WHAT TO WORK ON> Copy these lines with no changes at all.

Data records

*-*-*

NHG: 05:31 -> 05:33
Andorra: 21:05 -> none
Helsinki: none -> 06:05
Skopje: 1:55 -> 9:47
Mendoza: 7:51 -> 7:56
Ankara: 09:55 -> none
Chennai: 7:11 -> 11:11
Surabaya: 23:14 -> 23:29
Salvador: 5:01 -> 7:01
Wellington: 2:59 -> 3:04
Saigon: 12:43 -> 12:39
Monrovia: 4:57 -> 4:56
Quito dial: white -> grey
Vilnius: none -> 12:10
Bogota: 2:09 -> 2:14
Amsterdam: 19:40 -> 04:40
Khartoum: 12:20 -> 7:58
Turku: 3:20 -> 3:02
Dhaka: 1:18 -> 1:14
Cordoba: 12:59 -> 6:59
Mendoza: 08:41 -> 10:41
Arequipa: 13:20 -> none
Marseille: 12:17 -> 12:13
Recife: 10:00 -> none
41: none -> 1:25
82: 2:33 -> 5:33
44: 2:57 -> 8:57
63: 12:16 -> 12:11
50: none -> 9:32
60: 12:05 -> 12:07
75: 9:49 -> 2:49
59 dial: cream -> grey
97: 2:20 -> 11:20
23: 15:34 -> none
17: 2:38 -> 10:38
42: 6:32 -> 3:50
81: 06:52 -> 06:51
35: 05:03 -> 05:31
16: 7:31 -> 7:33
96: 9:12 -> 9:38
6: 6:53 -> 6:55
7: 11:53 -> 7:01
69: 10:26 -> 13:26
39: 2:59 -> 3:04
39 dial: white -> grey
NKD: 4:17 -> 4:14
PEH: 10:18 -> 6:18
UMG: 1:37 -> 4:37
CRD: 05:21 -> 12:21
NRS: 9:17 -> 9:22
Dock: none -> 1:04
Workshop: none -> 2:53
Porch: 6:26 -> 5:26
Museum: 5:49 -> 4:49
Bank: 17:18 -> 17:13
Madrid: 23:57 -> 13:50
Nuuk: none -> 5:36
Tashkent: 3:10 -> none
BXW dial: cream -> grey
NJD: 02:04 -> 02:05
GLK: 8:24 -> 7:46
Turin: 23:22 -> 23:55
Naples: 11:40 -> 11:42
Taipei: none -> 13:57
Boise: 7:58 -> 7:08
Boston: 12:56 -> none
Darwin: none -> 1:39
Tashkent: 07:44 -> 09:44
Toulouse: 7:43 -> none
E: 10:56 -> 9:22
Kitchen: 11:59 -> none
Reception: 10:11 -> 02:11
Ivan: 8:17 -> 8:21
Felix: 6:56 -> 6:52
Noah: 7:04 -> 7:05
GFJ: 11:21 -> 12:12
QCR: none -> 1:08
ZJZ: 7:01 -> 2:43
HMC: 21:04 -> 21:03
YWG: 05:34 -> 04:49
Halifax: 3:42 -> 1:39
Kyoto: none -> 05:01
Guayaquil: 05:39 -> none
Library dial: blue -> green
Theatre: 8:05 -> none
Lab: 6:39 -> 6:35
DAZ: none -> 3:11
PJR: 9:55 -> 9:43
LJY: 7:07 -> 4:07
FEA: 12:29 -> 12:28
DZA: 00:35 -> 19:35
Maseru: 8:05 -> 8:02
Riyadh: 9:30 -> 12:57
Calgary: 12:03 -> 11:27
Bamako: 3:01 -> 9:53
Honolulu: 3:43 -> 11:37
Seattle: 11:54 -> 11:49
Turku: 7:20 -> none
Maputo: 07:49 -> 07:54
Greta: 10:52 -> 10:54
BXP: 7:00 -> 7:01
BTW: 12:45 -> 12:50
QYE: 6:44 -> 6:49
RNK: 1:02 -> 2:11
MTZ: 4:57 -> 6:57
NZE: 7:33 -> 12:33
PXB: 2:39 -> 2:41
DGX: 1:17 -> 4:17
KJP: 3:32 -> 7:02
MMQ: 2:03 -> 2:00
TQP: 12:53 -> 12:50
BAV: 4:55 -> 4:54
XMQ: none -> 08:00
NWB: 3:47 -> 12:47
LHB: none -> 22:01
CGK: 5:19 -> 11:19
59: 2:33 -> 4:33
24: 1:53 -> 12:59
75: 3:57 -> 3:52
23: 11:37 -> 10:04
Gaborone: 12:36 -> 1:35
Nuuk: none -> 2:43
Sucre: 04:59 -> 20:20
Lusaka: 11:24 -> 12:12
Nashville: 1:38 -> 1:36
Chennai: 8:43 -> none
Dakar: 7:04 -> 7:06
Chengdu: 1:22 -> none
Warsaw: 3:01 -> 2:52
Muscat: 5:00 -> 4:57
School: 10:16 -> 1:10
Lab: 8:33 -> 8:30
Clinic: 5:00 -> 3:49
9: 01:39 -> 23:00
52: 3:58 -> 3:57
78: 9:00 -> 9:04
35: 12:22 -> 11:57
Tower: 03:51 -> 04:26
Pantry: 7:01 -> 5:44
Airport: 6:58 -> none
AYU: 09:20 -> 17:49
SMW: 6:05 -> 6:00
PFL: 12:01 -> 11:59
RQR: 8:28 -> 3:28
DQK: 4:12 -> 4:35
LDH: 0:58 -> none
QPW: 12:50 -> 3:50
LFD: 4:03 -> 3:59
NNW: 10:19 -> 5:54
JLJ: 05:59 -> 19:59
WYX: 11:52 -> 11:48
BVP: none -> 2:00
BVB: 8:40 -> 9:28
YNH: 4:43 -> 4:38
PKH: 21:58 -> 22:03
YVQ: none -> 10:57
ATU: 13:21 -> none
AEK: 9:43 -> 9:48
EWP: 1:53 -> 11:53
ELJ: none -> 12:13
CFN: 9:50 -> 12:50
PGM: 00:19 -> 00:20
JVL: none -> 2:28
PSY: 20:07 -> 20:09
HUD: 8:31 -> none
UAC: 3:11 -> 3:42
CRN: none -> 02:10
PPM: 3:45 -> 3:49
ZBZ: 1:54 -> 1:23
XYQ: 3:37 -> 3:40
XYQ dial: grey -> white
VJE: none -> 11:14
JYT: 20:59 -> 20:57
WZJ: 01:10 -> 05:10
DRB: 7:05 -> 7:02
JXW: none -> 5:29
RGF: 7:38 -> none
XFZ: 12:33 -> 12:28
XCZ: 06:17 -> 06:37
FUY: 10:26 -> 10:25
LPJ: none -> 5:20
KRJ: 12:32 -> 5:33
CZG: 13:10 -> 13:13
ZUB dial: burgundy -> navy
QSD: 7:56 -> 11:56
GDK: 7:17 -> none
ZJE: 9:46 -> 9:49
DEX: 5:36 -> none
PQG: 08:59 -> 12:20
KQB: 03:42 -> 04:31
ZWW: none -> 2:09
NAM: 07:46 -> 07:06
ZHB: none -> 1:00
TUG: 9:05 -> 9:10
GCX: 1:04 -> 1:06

*-*-*

CORRECT RESPONSE>
NHG: 05:31 -> 05:33
Andorra: 21:05 -> none
Helsinki: none -> 06:05
Skopje: 1:55 -> 9:47
Mendoza: 7:51 -> 7:56
Ankara: 09:55 -> none
Chennai: 7:11 -> 11:11
Surabaya: 23:14 -> 23:29
Salvador: 5:01 -> 7:01
Wellington: 2:59 -> 3:04
Saigon: 12:43 -> 12:39
Monrovia: 4:57 -> 4:56
Quito dial: white -> grey
Vilnius: none -> 12:10
Bogota: 2:09 -> 2:14
Amsterdam: 19:40 -> 04:40
Khartoum: 12:20 -> 7:58
Turku: 3:20 -> 3:02
Dhaka: 1:18 -> 1:14
Cordoba: 12:59 -> 6:59
Mendoza: 08:41 -> 10:41
Arequipa: 13:20 -> none
Marseille: 12:17 -> 12:13
Recife: 10:00 -> none
41: none -> 1:25
82: 2:33 -> 5:33
44: 2:57 -> 8:57
63: 12:16 -> 12:11
50: none -> 9:32
60: 12:05 -> 12:07
75: 9:49 -> 2:49
59 dial: cream -> grey
97: 2:20 -> 11:20
23: 15:34 -> none
17: 2:38 -> 10:38
42: 6:32 -> 3:50
81: 06:52 -> 06:51
35: 05:03 -> 05:31
16: 7:31 -> 7:33
96: 9:12 -> 9:38
6: 6:53 -> 6:55
7: 11:53 -> 7:01
69: 10:26 -> 13:26
39: 2:59 -> 3:04
39 dial: white -> grey
NKD: 4:17 -> 4:14
PEH: 10:18 -> 6:18
UMG: 1:37 -> 4:37
CRD: 05:21 -> 12:21
NRS: 9:17 -> 9:22
Dock: none -> 1:04
Workshop: none -> 2:53
Porch: 6:26 -> 5:26
Museum: 5:49 -> 4:49
Bank: 17:18 -> 17:13
Madrid: 23:57 -> 13:50
Nuuk: none -> 5:36
Tashkent: 3:10 -> none
BXW dial: cream -> grey
NJD: 02:04 -> 02:05
GLK: 8:24 -> 7:46
Turin: 23:22 -> 23:55
Naples: 11:40 -> 11:42
Taipei: none -> 13:57
Boise: 7:58 -> 7:08
Boston: 12:56 -> none
Darwin: none -> 1:39
Tashkent: 07:44 -> 09:44
Toulouse: 7:43 -> none
E: 10:56 -> 9:22
Kitchen: 11:59 -> none
Reception: 10:11 -> 02:11
Ivan: 8:17 -> 8:21
Felix: 6:56 -> 6:52
Noah: 7:04 -> 7:05
GFJ: 11:21 -> 12:12
QCR: none -> 1:08
ZJZ: 7:01 -> 2:43
HMC: 21:04 -> 21:03
YWG: 05:34 -> 04:49
Halifax: 3:42 -> 1:39
Kyoto: none -> 05:01
Guayaquil: 05:39 -> none
Library dial: blue -> green
Theatre: 8:05 -> none
Lab: 6:39 -> 6:35
DAZ: none -> 3:11
PJR: 9:55 -> 9:43
LJY: 7:07 -> 4:07
FEA: 12:29 -> 12:28
DZA: 00:35 -> 19:35
Maseru: 8:05 -> 8:02
Riyadh: 9:30 -> 12:57
Calgary: 12:03 -> 11:27
Bamako: 3:01 -> 9:53
Honolulu: 3:43 -> 11:37
Seattle: 11:54 -> 11:49
Turku: 7:20 -> none
Maputo: 07:49 -> 07:54
Greta: 10:52 -> 10:54
BXP: 7:00 -> 7:01
BTW: 12:45 -> 12:50
QYE: 6:44 -> 6:49
RNK: 1:02 -> 2:11
MTZ: 4:57 -> 6:57
NZE: 7:33 -> 12:33
PXB: 2:39 -> 2:41
DGX: 1:17 -> 4:17
KJP: 3:32 -> 7:02
MMQ: 2:03 -> 2:00
TQP: 12:53 -> 12:50
BAV: 4:55 -> 4:54
XMQ: none -> 08:00
NWB: 3:47 -> 12:47
LHB: none -> 22:01
CGK: 5:19 -> 11:19
59: 2:33 -> 4:33
24: 1:53 -> 12:59
75: 3:57 -> 3:52
23: 11:37 -> 10:04
Gaborone: 12:36 -> 1:35
Nuuk: none -> 2:43
Sucre: 04:59 -> 20:20
Lusaka: 11:24 -> 12:12
Nashville: 1:38 -> 1:36
Chennai: 8:43 -> none
Dakar: 7:04 -> 7:06
Chengdu: 1:22 -> none
Warsaw: 3:01 -> 2:52
Muscat: 5:00 -> 4:57
School: 10:16 -> 1:10
Lab: 8:33 -> 8:30
Clinic: 5:00 -> 3:49
9: 01:39 -> 23:00
52: 3:58 -> 3:57
78: 9:00 -> 9:04
35: 12:22 -> 11:57
Tower: 03:51 -> 04:26
Pantry: 7:01 -> 5:44
Airport: 6:58 -> none
AYU: 09:20 -> 17:49
SMW: 6:05 -> 6:00
PFL: 12:01 -> 11:59
RQR: 8:28 -> 3:28
DQK: 4:12 -> 4:35
LDH: 0:58 -> none
QPW: 12:50 -> 3:50
LFD: 4:03 -> 3:59
NNW: 10:19 -> 5:54
JLJ: 05:59 -> 19:59
WYX: 11:52 -> 11:48
BVP: none -> 2:00
BVB: 8:40 -> 9:28
YNH: 4:43 -> 4:38
PKH: 21:58 -> 22:03
YVQ: none -> 10:57
ATU: 13:21 -> none
AEK: 9:43 -> 9:48
EWP: 1:53 -> 11:53
ELJ: none -> 12:13
CFN: 9:50 -> 12:50
PGM: 00:19 -> 00:20
JVL: none -> 2:28
PSY: 20:07 -> 20:09
HUD: 8:31 -> none
UAC: 3:11 -> 3:42
CRN: none -> 02:10
PPM: 3:45 -> 3:49
ZBZ: 1:54 -> 1:23
XYQ: 3:37 -> 3:40
XYQ dial: grey -> white
VJE: none -> 11:14
JYT: 20:59 -> 20:57
WZJ: 01:10 -> 05:10
DRB: 7:05 -> 7:02
JXW: none -> 5:29
RGF: 7:38 -> none
XFZ: 12:33 -> 12:28
XCZ: 06:17 -> 06:37
FUY: 10:26 -> 10:25
LPJ: none -> 5:20
KRJ: 12:32 -> 5:33
CZG: 13:10 -> 13:13
ZUB dial: burgundy -> navy
QSD: 7:56 -> 11:56
GDK: 7:17 -> none
ZJE: 9:46 -> 9:49
DEX: 5:36 -> none
PQG: 08:59 -> 12:20
KQB: 03:42 -> 04:31
ZWW: none -> 2:09
NAM: 07:46 -> 07:06
ZHB: none -> 1:00
TUG: 9:05 -> 9:10
GCX: 1:04 -> 1:06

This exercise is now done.